Object change listings
⟨

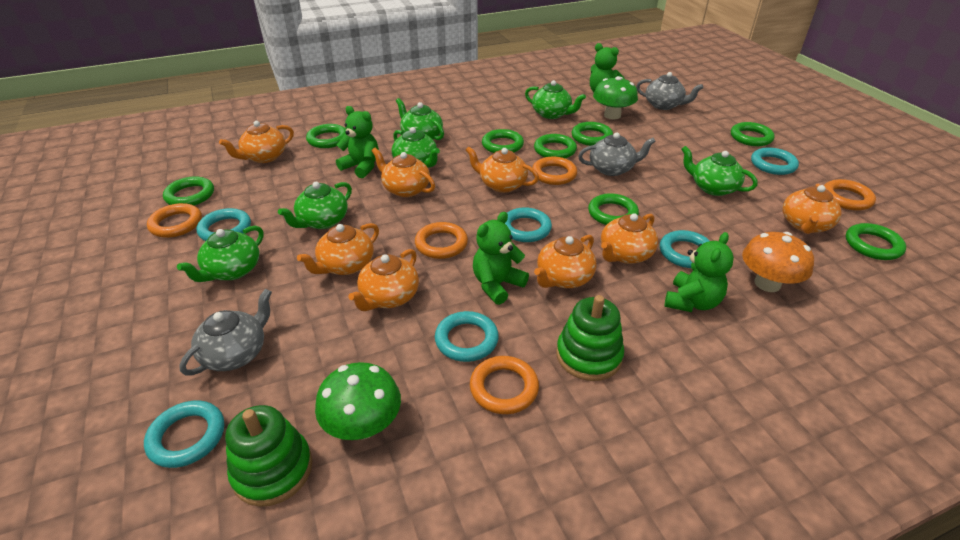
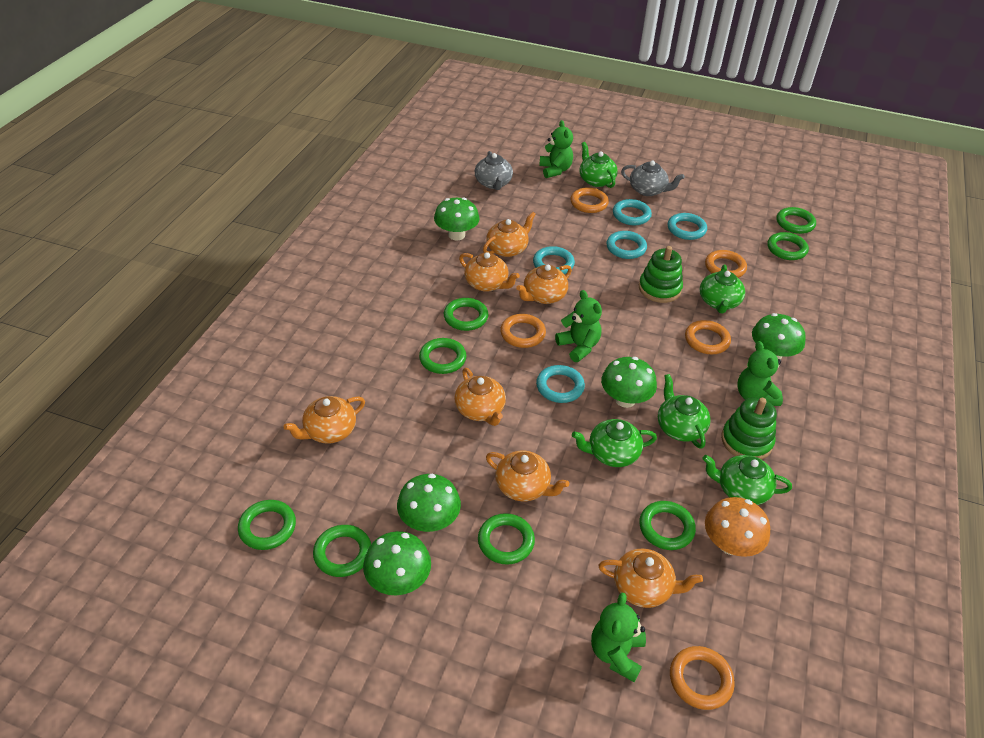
green mushroom: 2 -> 5
green teapot: 6 -> 5
grey teapot: 3 -> 2
orange teapot: 8 -> 7
turquoise ring: 6 -> 5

⟩

→ **Problem requirements**: Transcribe each entry above without alteration, but keep the pictures out.

→ **Answer section**:
green mushroom: 2 -> 5
green teapot: 6 -> 5
grey teapot: 3 -> 2
orange teapot: 8 -> 7
turquoise ring: 6 -> 5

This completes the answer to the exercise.